Before-and-after scene images
::::::::

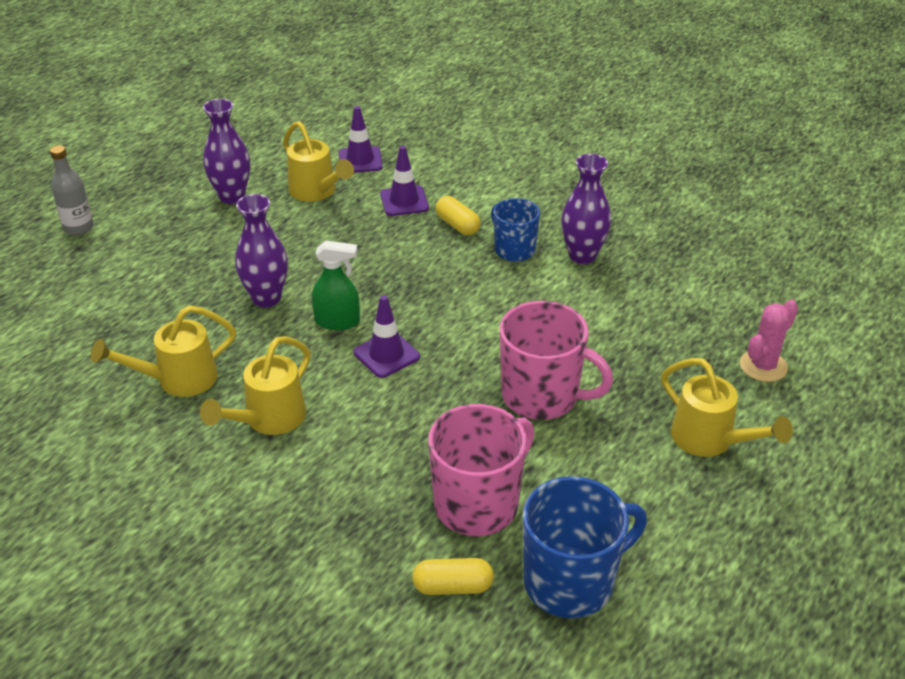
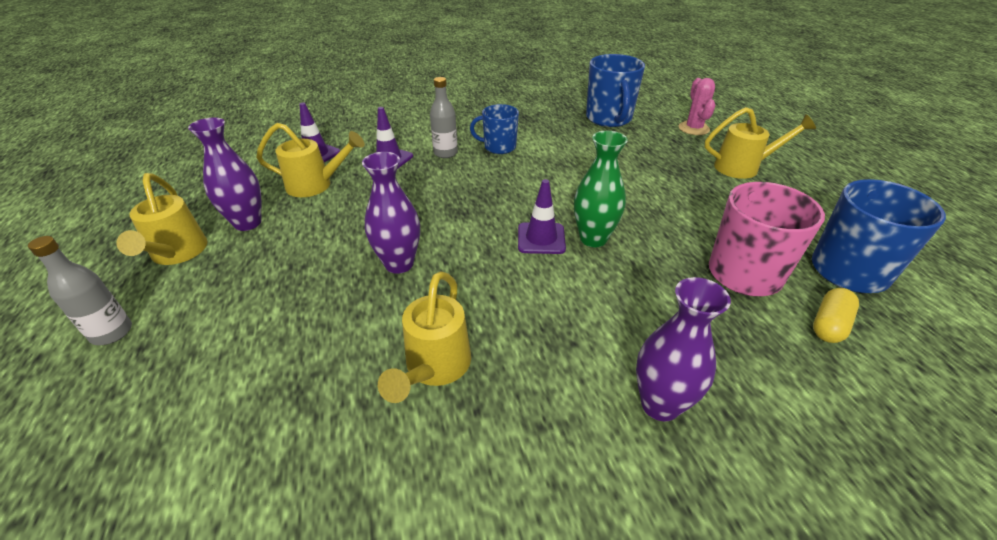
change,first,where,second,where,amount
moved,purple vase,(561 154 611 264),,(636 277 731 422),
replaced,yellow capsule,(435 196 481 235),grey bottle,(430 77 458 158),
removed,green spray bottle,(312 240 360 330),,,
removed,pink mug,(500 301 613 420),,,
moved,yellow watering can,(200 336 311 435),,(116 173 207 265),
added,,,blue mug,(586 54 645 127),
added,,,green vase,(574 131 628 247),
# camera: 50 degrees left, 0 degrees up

::::::::

WHAT IS EXPECTED: From the data above, pick out each line containing "bottle" and copy it.

WRITTEN REPLY:
replaced,yellow capsule,(435 196 481 235),grey bottle,(430 77 458 158),
removed,green spray bottle,(312 240 360 330),,,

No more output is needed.